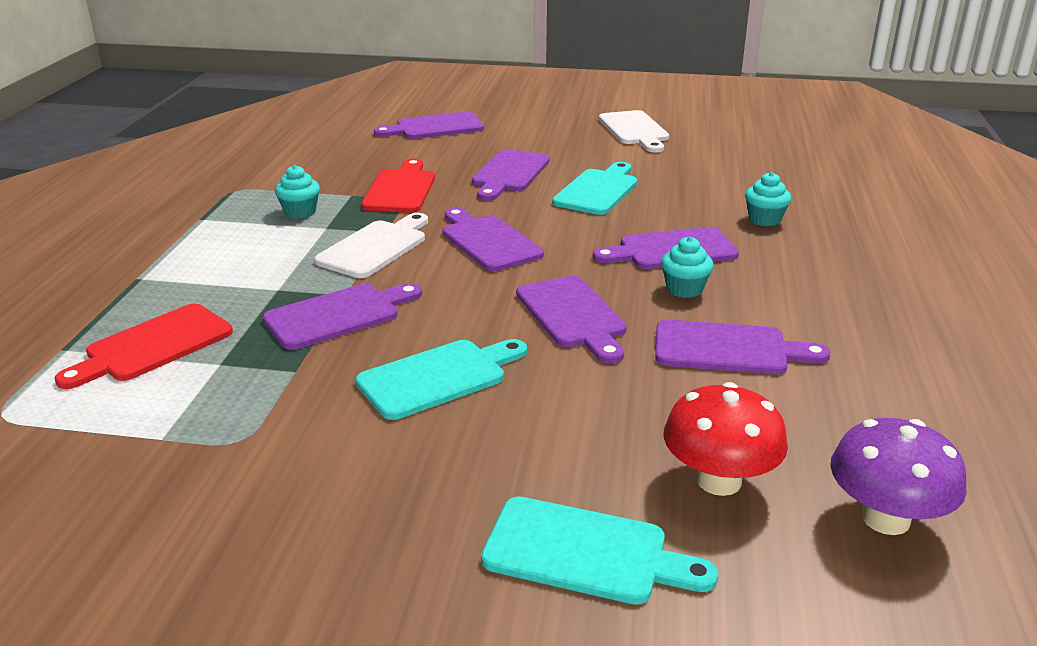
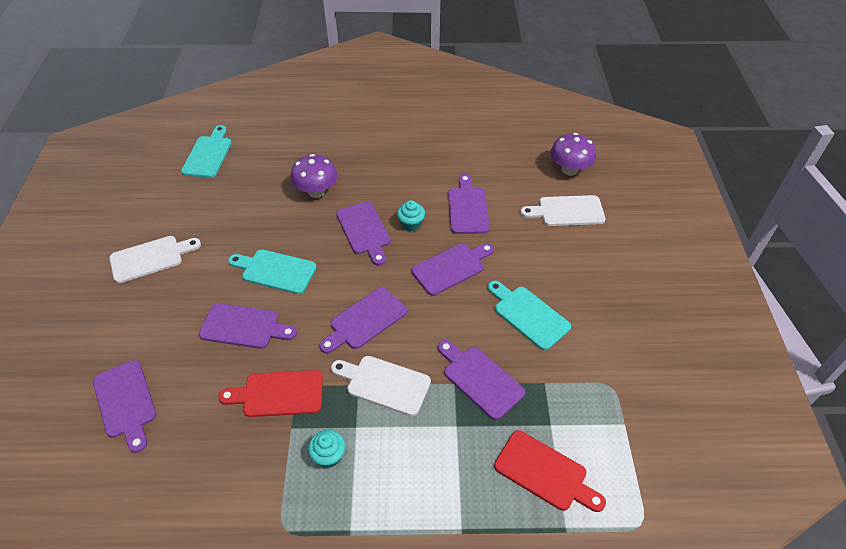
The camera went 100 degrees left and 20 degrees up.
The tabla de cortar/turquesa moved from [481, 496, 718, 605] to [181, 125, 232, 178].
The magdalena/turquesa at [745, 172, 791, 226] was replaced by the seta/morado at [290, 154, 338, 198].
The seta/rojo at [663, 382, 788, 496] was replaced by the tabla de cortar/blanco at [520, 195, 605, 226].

...

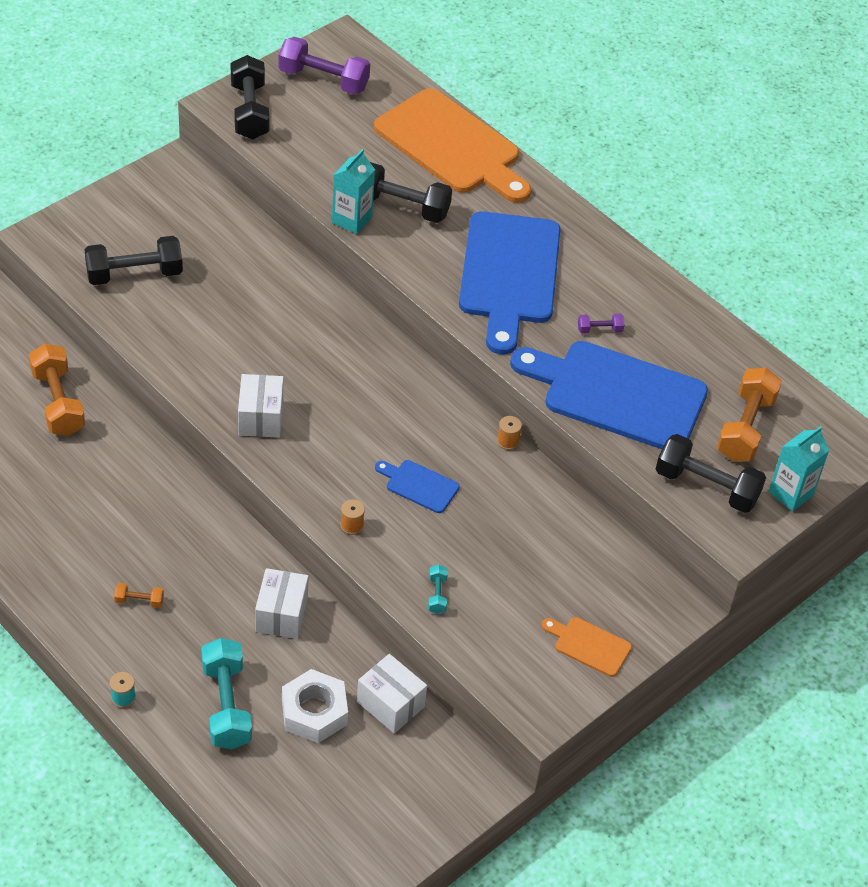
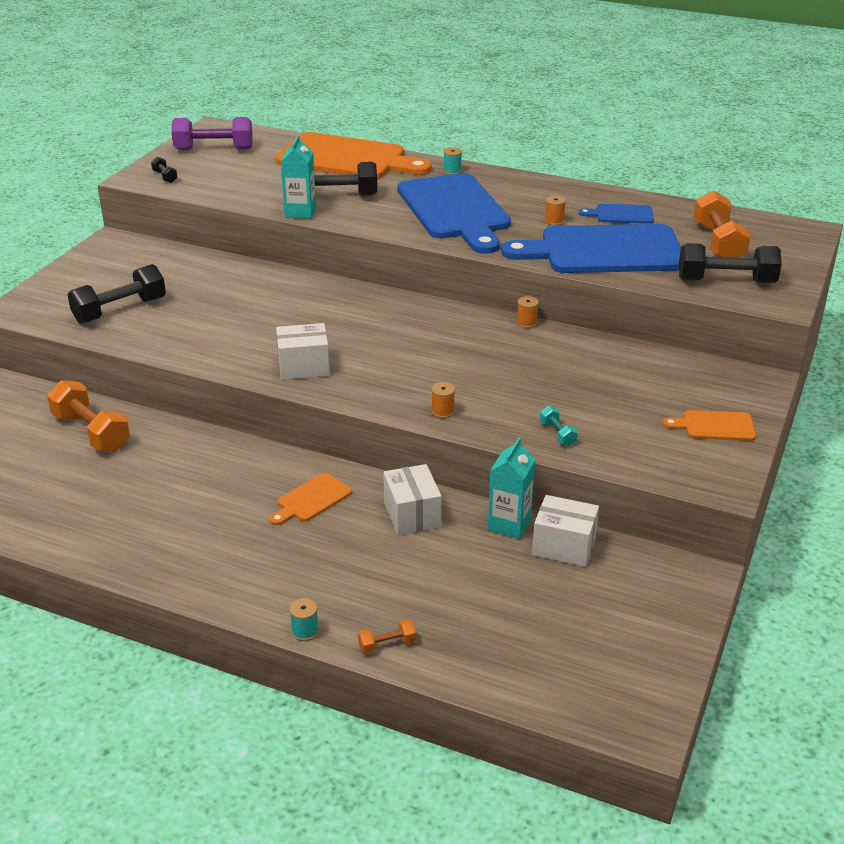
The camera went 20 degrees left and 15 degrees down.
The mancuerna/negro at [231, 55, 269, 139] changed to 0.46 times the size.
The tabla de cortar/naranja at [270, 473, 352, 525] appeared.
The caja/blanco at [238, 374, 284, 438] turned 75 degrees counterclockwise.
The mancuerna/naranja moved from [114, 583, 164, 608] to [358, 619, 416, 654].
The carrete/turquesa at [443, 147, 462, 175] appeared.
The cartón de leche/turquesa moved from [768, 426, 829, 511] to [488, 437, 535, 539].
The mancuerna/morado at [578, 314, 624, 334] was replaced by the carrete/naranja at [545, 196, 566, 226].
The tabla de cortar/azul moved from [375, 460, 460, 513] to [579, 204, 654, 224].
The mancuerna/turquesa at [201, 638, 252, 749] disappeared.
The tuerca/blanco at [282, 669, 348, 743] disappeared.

EXERCISE OBJECTIVE -> In the records above, find each line with the word "degrees" and copy it.

YOUR SOLUTION ->
The camera went 100 degrees left and 20 degrees up.
The camera went 20 degrees left and 15 degrees down.
The caja/blanco at [238, 374, 284, 438] turned 75 degrees counterclockwise.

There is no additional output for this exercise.